Before and after coordinates:
[Start of section]

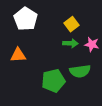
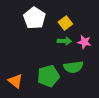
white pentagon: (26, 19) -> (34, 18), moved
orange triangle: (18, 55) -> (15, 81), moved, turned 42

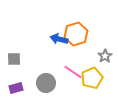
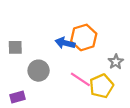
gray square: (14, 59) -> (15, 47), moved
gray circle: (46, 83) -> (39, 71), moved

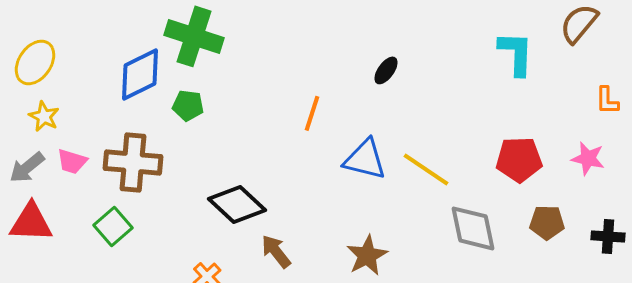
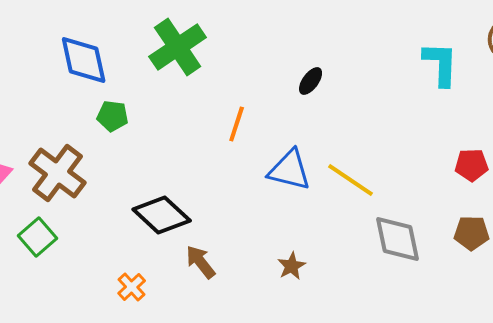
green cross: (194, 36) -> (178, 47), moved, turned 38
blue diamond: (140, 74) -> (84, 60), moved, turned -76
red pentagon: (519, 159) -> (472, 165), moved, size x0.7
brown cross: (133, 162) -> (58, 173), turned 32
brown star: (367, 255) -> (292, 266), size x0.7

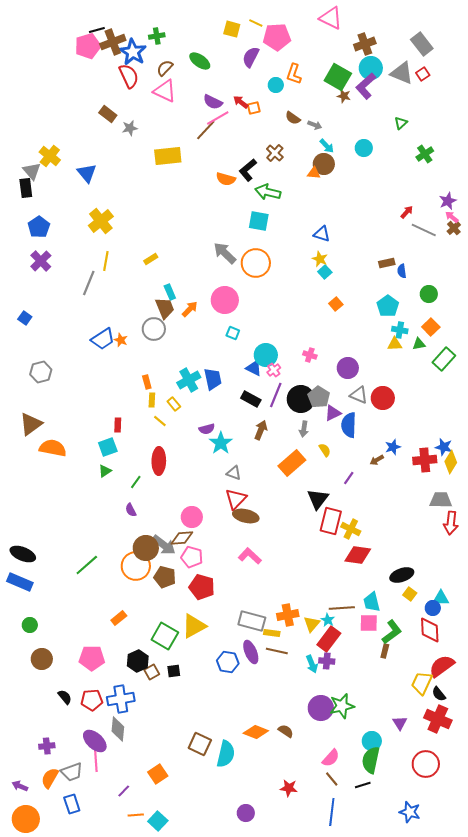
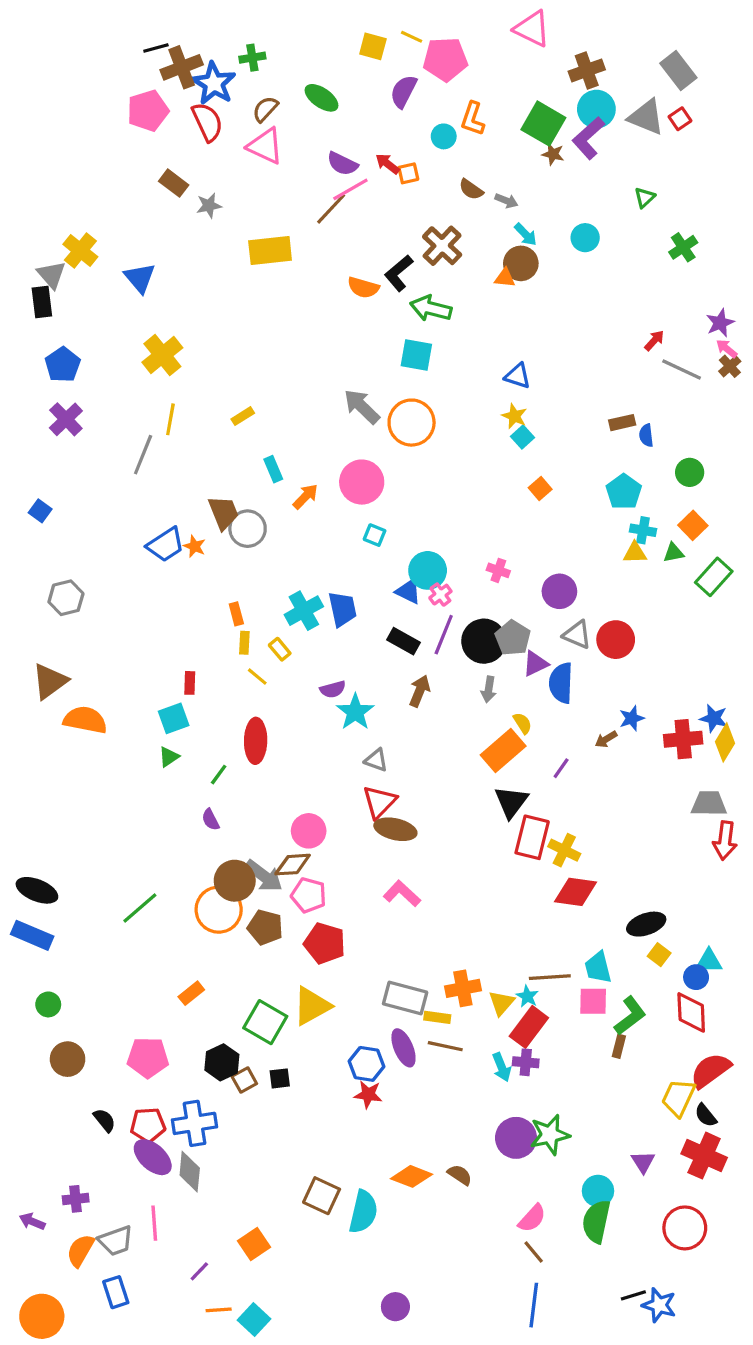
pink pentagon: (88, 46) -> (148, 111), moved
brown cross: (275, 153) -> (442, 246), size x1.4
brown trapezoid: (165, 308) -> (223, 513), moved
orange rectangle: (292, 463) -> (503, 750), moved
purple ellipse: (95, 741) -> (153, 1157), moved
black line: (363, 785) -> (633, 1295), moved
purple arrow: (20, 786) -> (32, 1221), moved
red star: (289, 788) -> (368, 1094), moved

[End of section]

DESCRIPTION OF THE TASK:
Every line in the records that holds the word "brown" should be copied into the answer.

YOUR SOLUTION:
brown cross: (133, 162) -> (58, 173), turned 32
brown star: (367, 255) -> (292, 266), size x0.7
brown cross: (275, 153) -> (442, 246), size x1.4
brown trapezoid: (165, 308) -> (223, 513), moved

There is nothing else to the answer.